Problem statement
I need an exact copy of the lines from the one containing "SONAR2 pin TRIG: RX -> 10" through the end of the records, without any pictures.

** Opening Supplied information block **

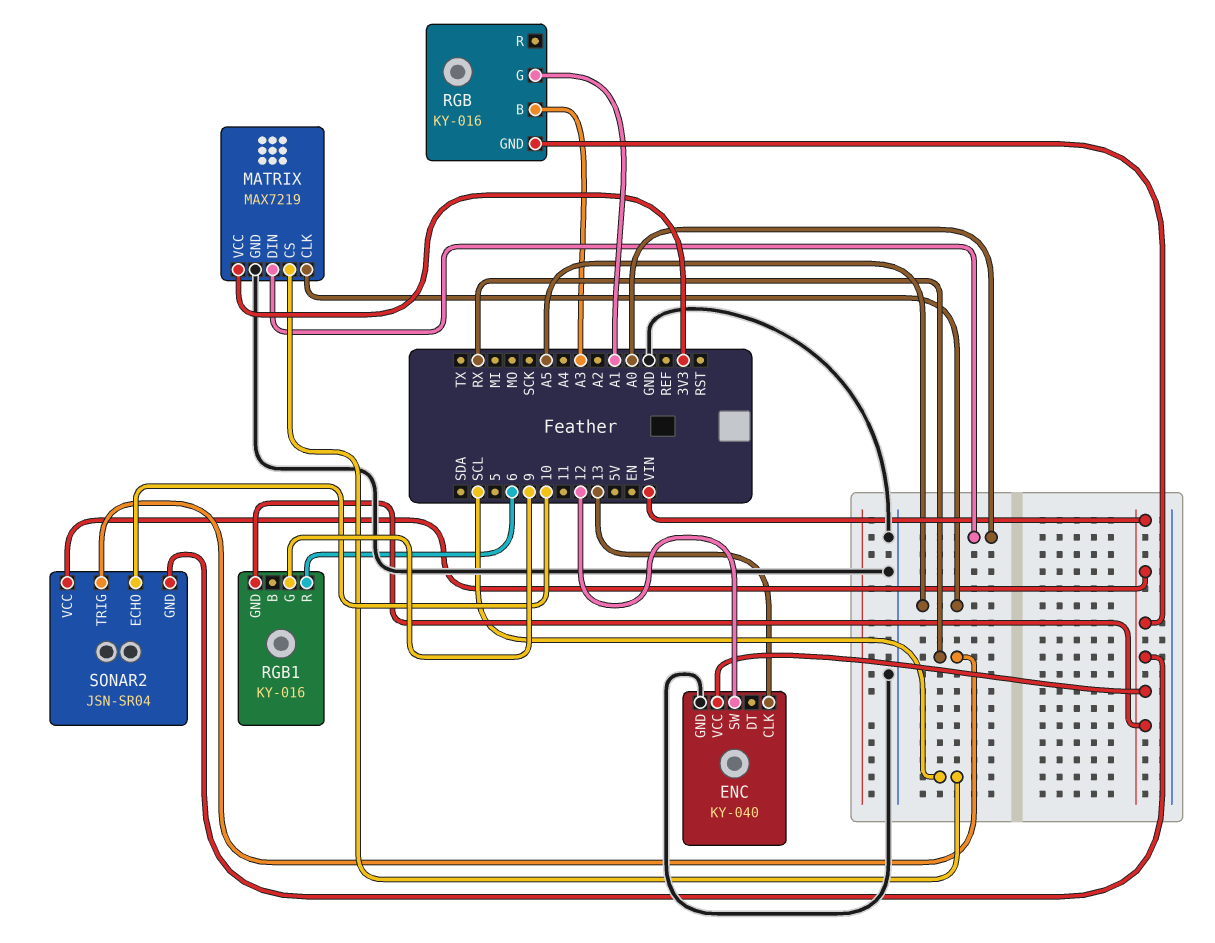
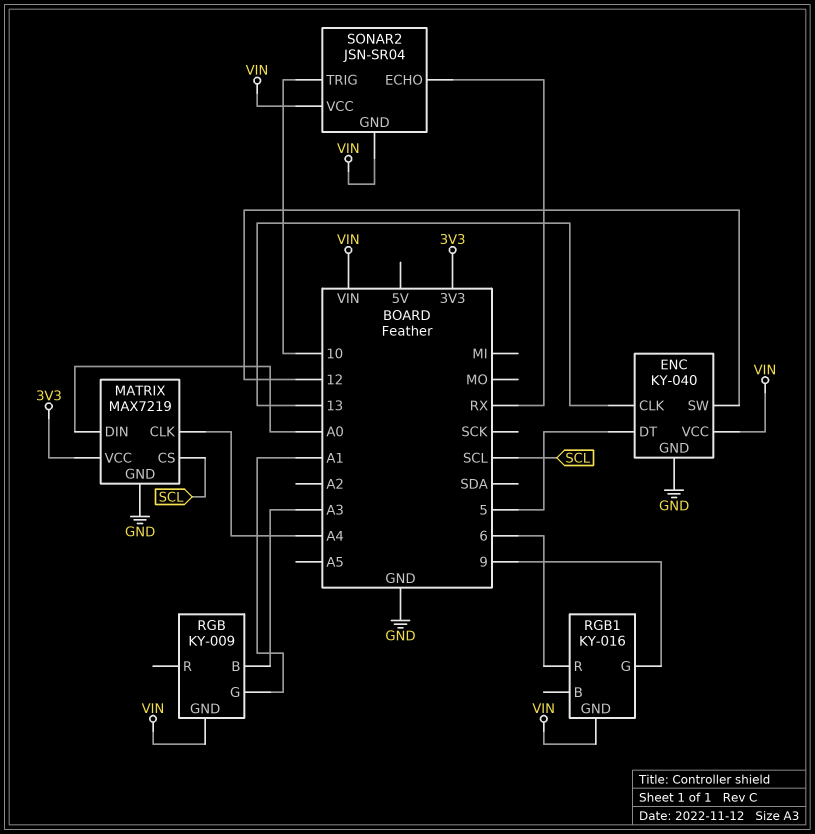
ENC pin DT: none -> 5
MATRIX pin CLK: A5 -> A4
RGB: KY-016 -> KY-009
SONAR2 pin ECHO: 10 -> RX
SONAR2 pin TRIG: RX -> 10

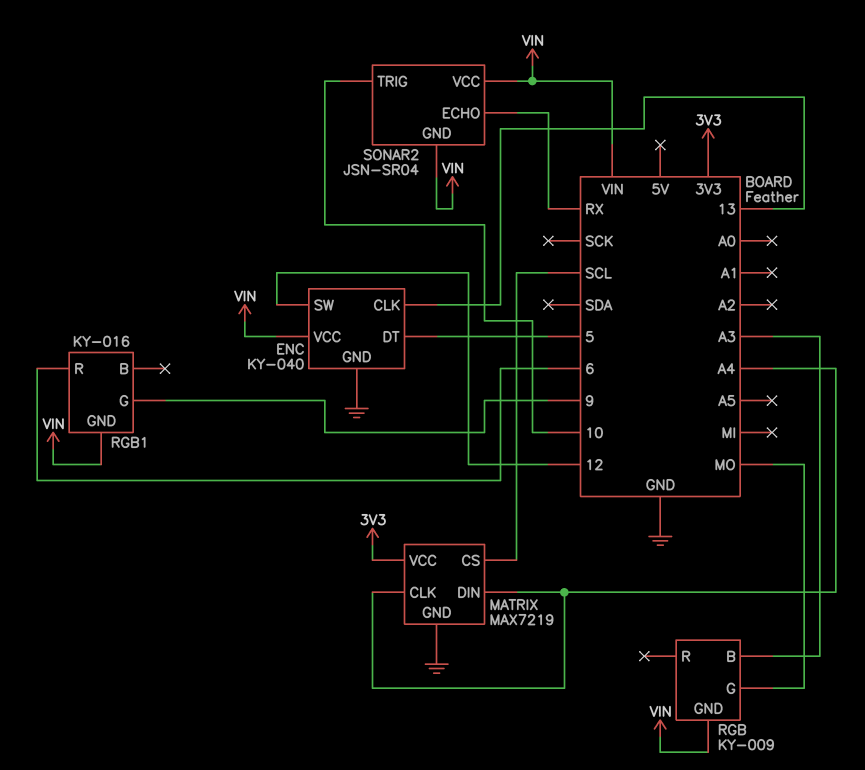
MATRIX pin DIN: A0 -> A4
RGB pin G: A1 -> MO

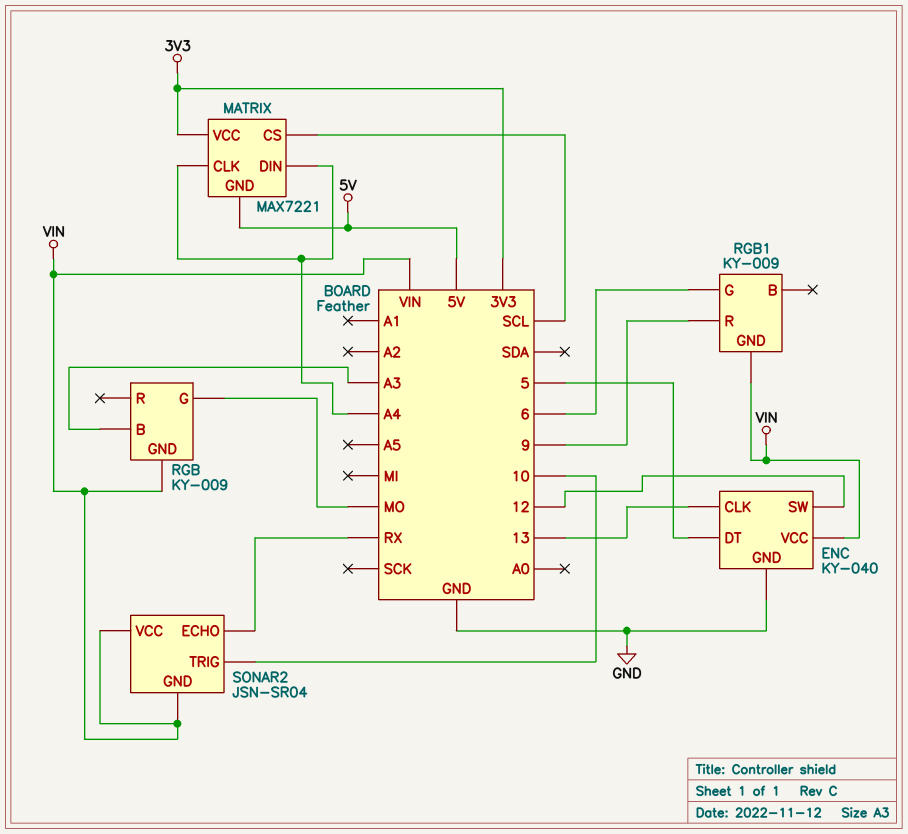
MATRIX: MAX7219 -> MAX7221
MATRIX pin GND: GND -> 5V
RGB1: KY-016 -> KY-009
RGB1 pin G: 9 -> 6
RGB1 pin R: 6 -> 9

** Closing Supplied information block **

Task solution
SONAR2 pin TRIG: RX -> 10

MATRIX pin DIN: A0 -> A4
RGB pin G: A1 -> MO

MATRIX: MAX7219 -> MAX7221
MATRIX pin GND: GND -> 5V
RGB1: KY-016 -> KY-009
RGB1 pin G: 9 -> 6
RGB1 pin R: 6 -> 9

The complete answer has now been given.